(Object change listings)
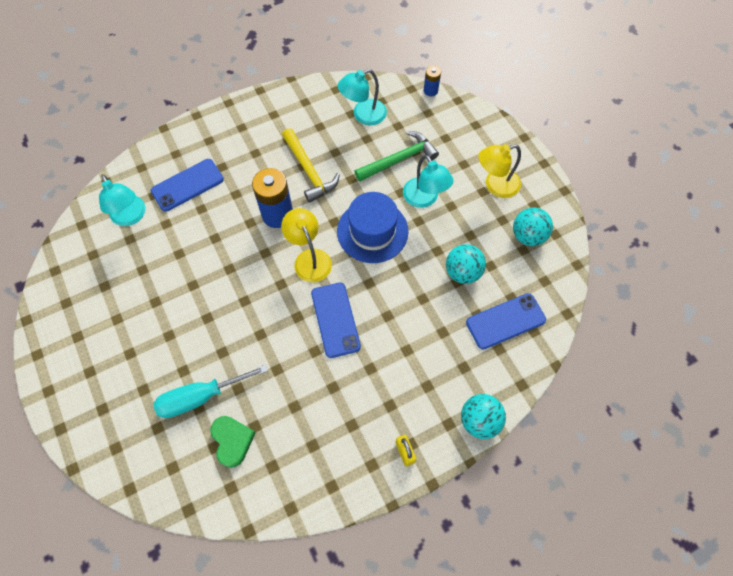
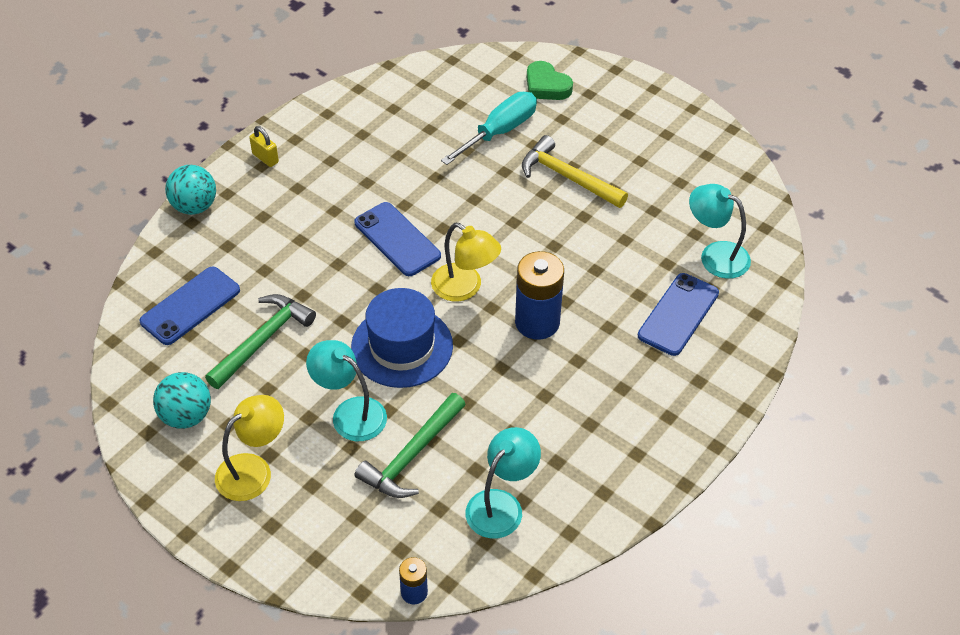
camera: 155 degrees right, 15 degrees down
(232, 441) = (444, 112): green heart -> green heart (546, 86)
(309, 170) = (531, 392): yellow hammer -> yellow hammer (568, 177)
(462, 272) = (262, 340): turquoise ball -> green hammer

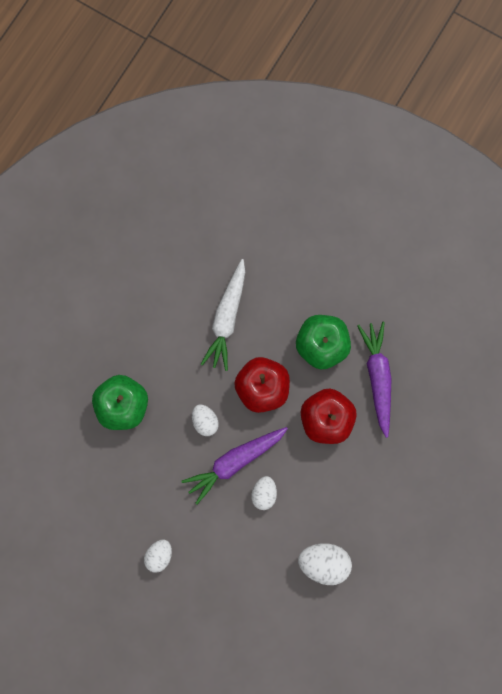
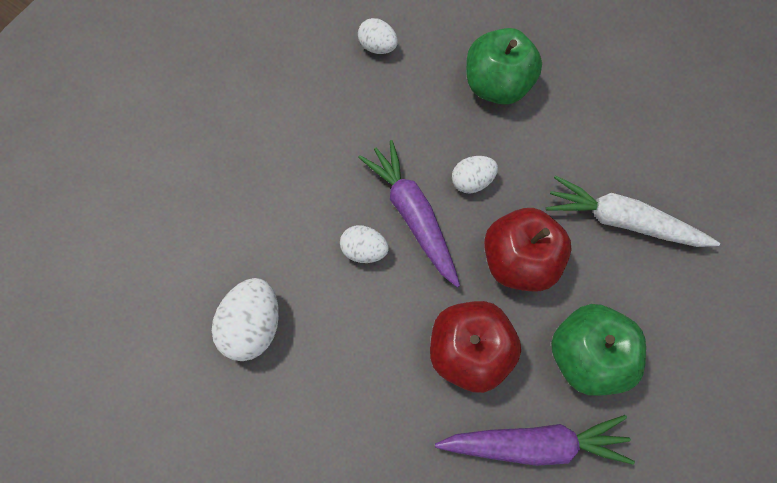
camera: 95 degrees right, 10 degrees down
(159, 555) = (299, 115): white egg -> white egg (377, 47)

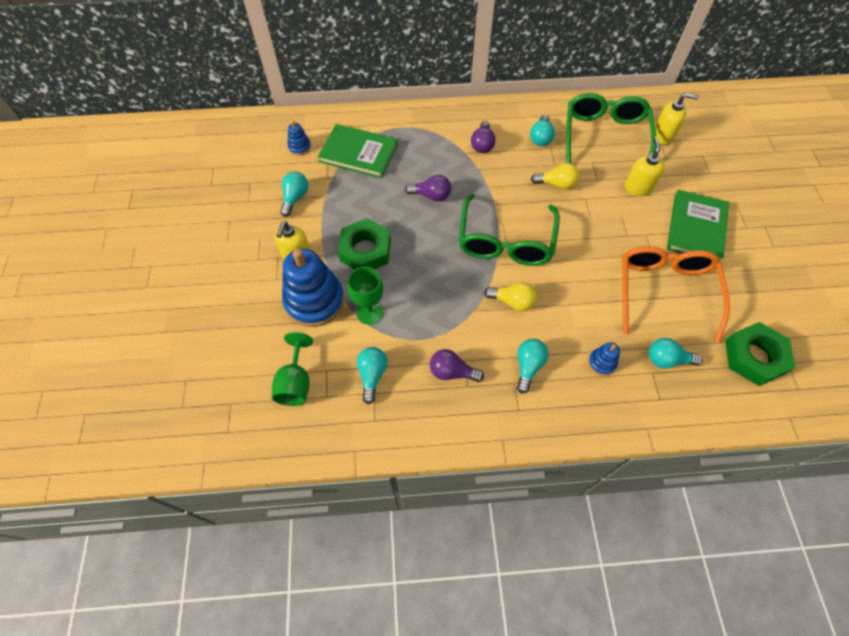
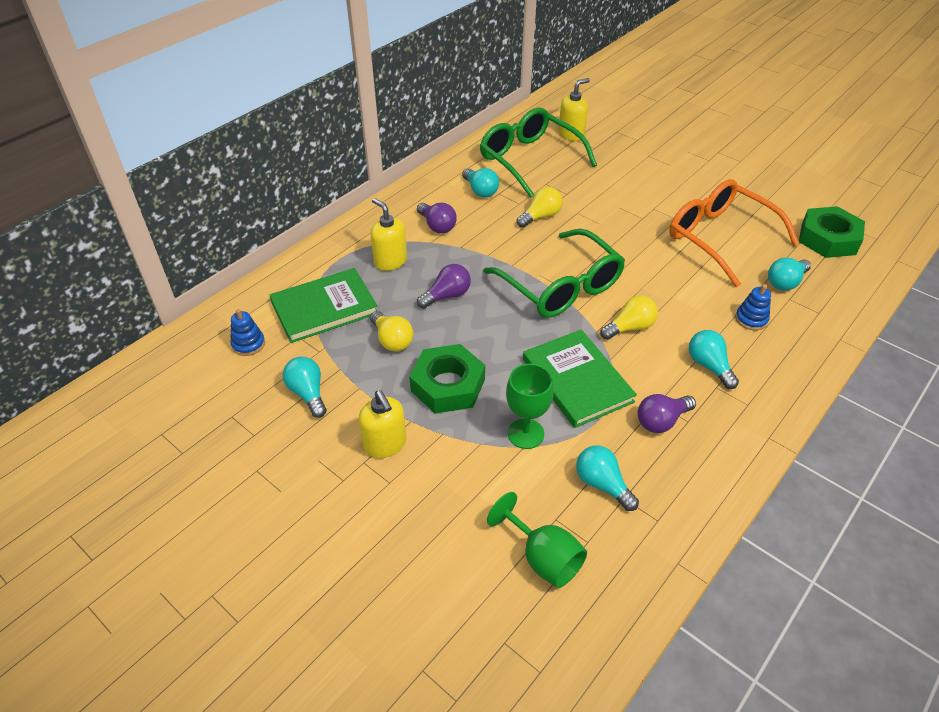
camera: 45 degrees left, 15 degrees down
(314, 301) = (459, 468): blue stacking toy -> none
(369, 200) = (392, 340): none -> yellow light bulb
(638, 188) = (604, 180): yellow soap dispenser -> yellow soap dispenser (390, 261)
(696, 228) = (679, 181): green book -> green book (577, 380)

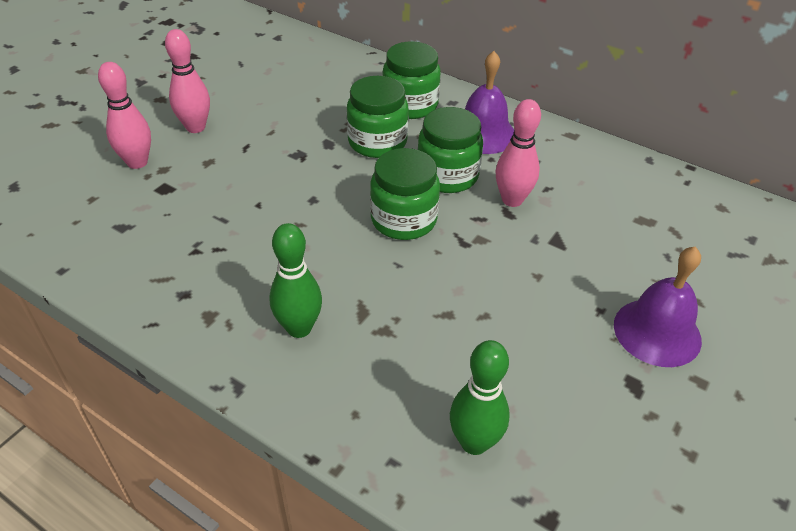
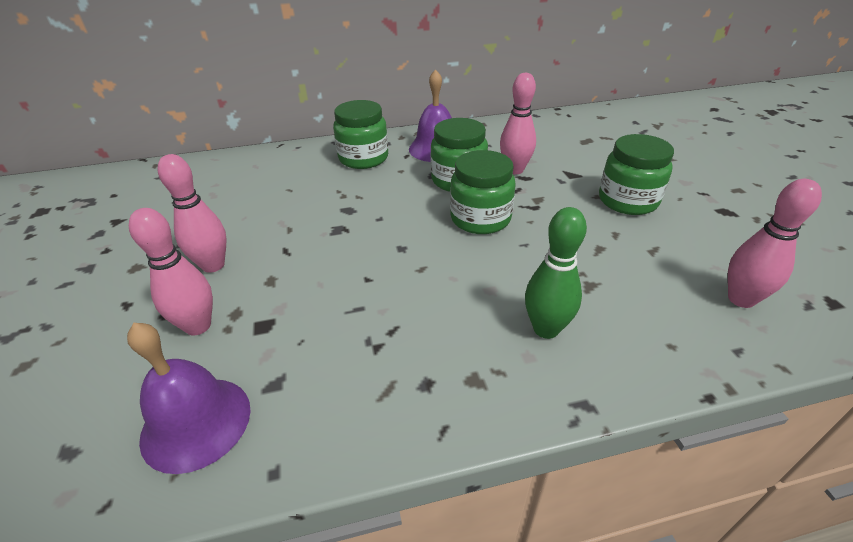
camera: 45 degrees left, 5 degrees down
(377, 142) = (381, 189): green jar -> green jar (627, 201)
(474, 442) = (741, 299): green bowling pin -> pink bowling pin
(657, 332) = (686, 182): purple bell -> purple bell (196, 422)

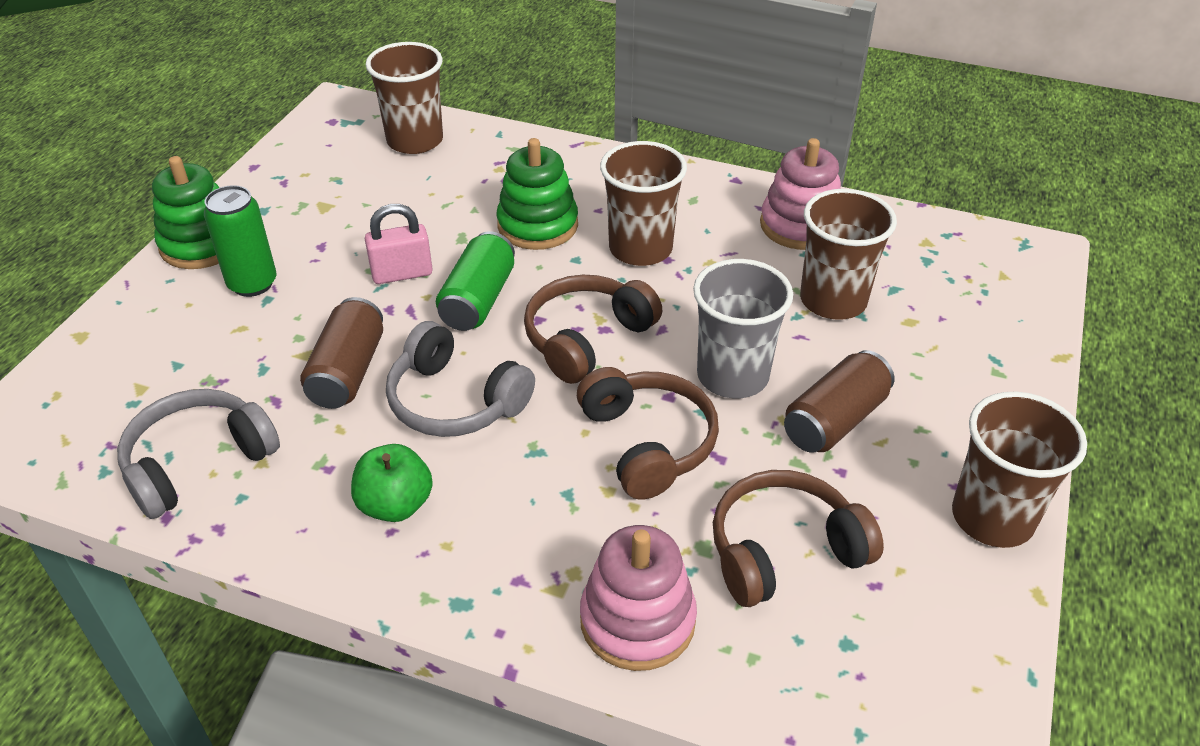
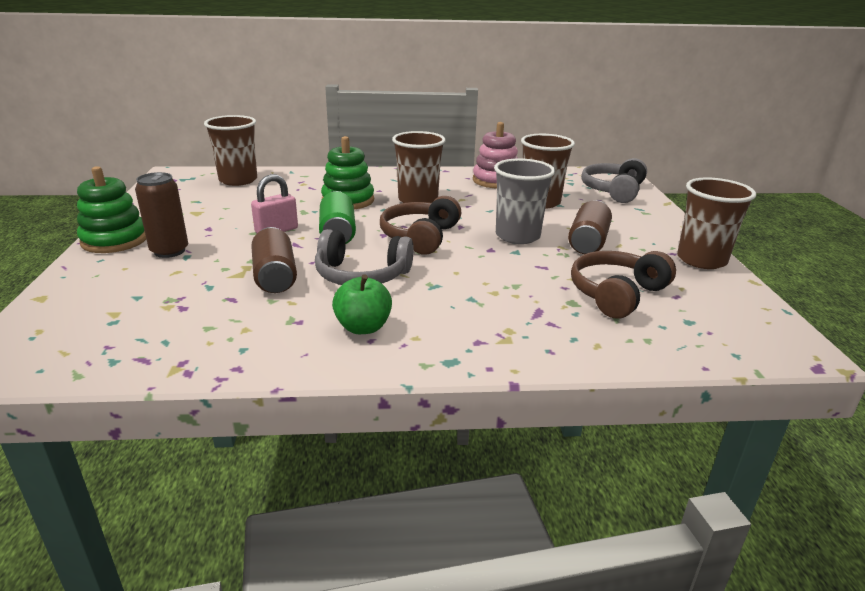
camera: 25 degrees left, 15 degrees down
(198, 463) = (193, 339): grey headphones -> grey headphones (613, 191)
(252, 283) = (169, 251): green can -> brown can
(637, 620) = (568, 341): pink stacking toy -> none
(647, 443) = (497, 269): brown headphones -> none

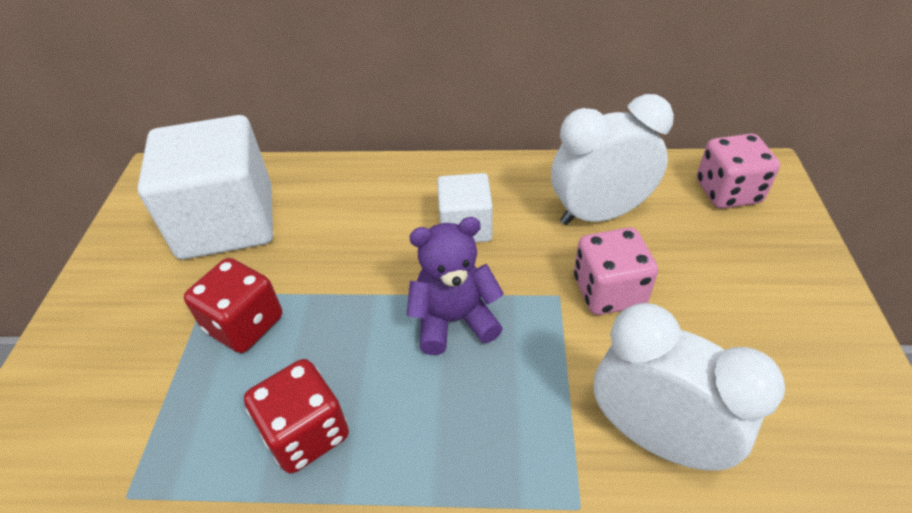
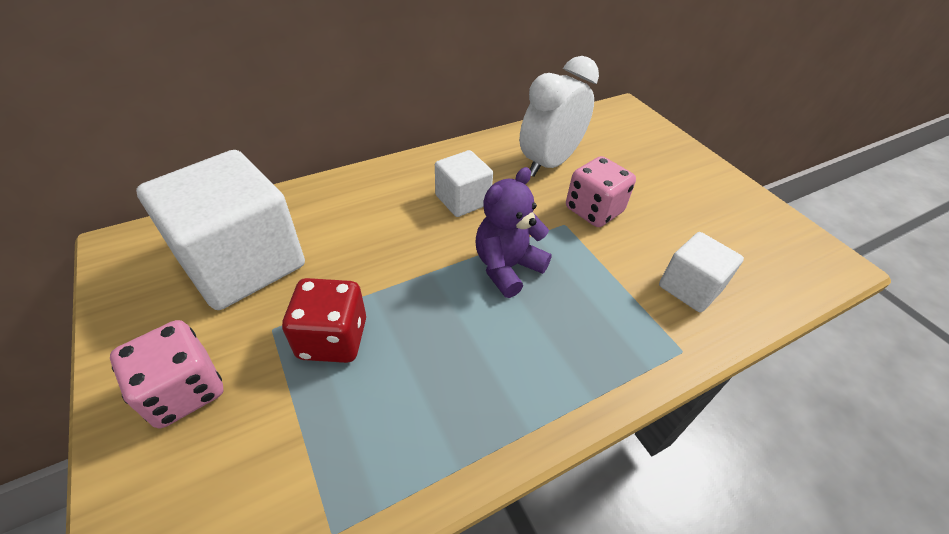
camera: 35 degrees left, 0 degrees up
(306, 433) = (459, 396): red dice -> none
(656, 437) = (690, 287): white clock -> white cube
(727, 192) = (615, 127): pink dice -> pink dice (184, 391)

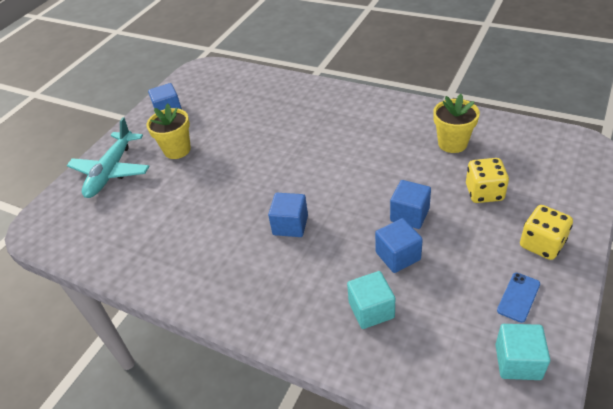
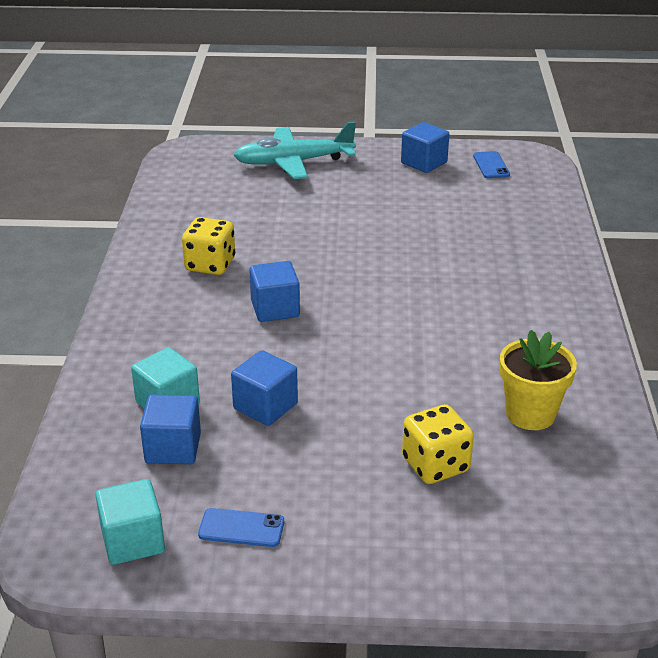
camera: 60 degrees right, 10 degrees down
(177, 150) = (357, 191): yellow flower pot -> none
(197, 86) = (491, 165): none -> blue phone
(409, 215) = (347, 401): blue cube -> blue cube (173, 448)
(542, 244) = (356, 540): yellow dice -> yellow dice (210, 265)

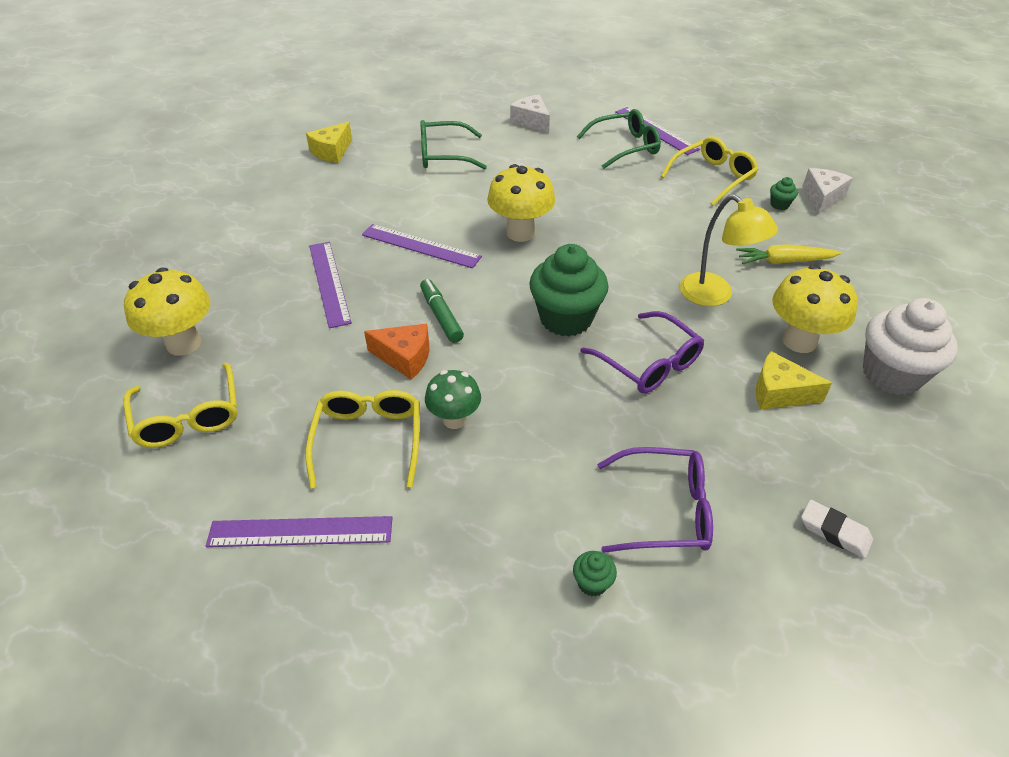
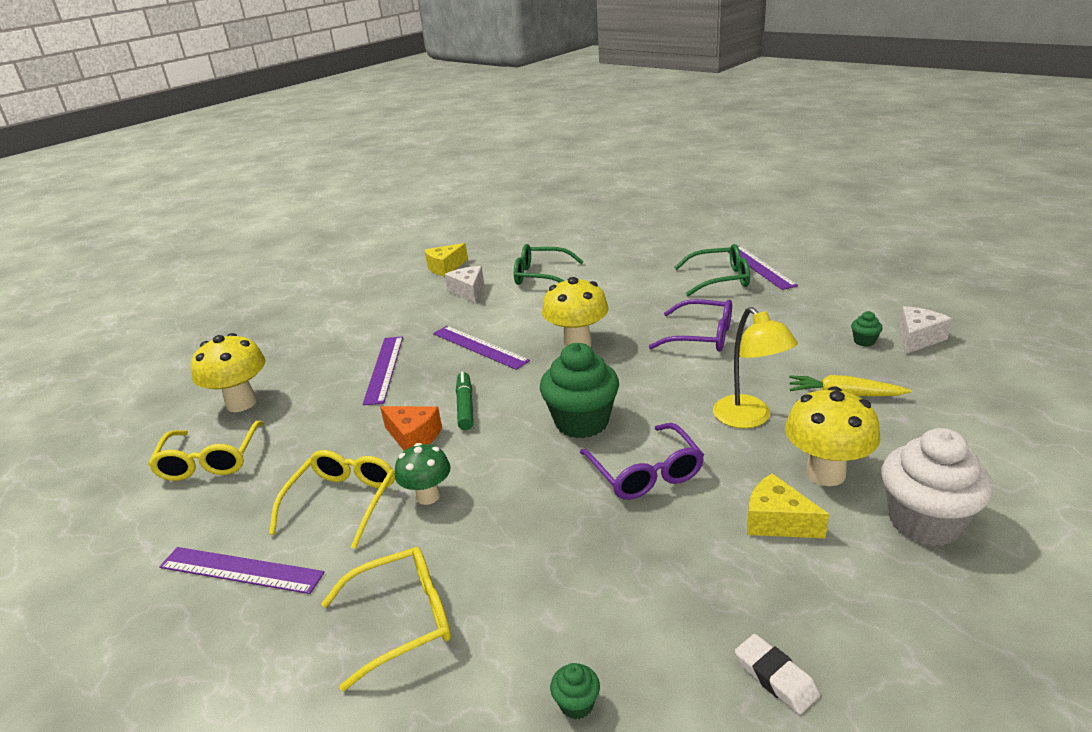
camera: 20 degrees right, 15 degrees down
(531, 122) = (637, 253): white cheese -> white cheese (468, 291)
(592, 583) = (477, 673): green cupcake -> green cupcake (576, 704)
(664, 510) = (590, 616): purple glasses -> purple glasses (701, 336)
(712, 177) = (800, 311): yellow glasses -> yellow glasses (402, 620)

(Goal of the exercise): Using the entries above, transcribe every line from the line containing "(638, 188) = (604, 180): yellow" through the line containing "(474, 442) = (741, 299): green". Do not copy pictures.

(Worked solution):
(638, 188) = (604, 180): yellow soap dispenser -> yellow soap dispenser (390, 261)
(696, 228) = (679, 181): green book -> green book (577, 380)

camera: 45 degrees left, 5 degrees down
(377, 142) = (381, 189): green jar -> green jar (627, 201)
(474, 442) = (741, 299): green bowling pin -> pink bowling pin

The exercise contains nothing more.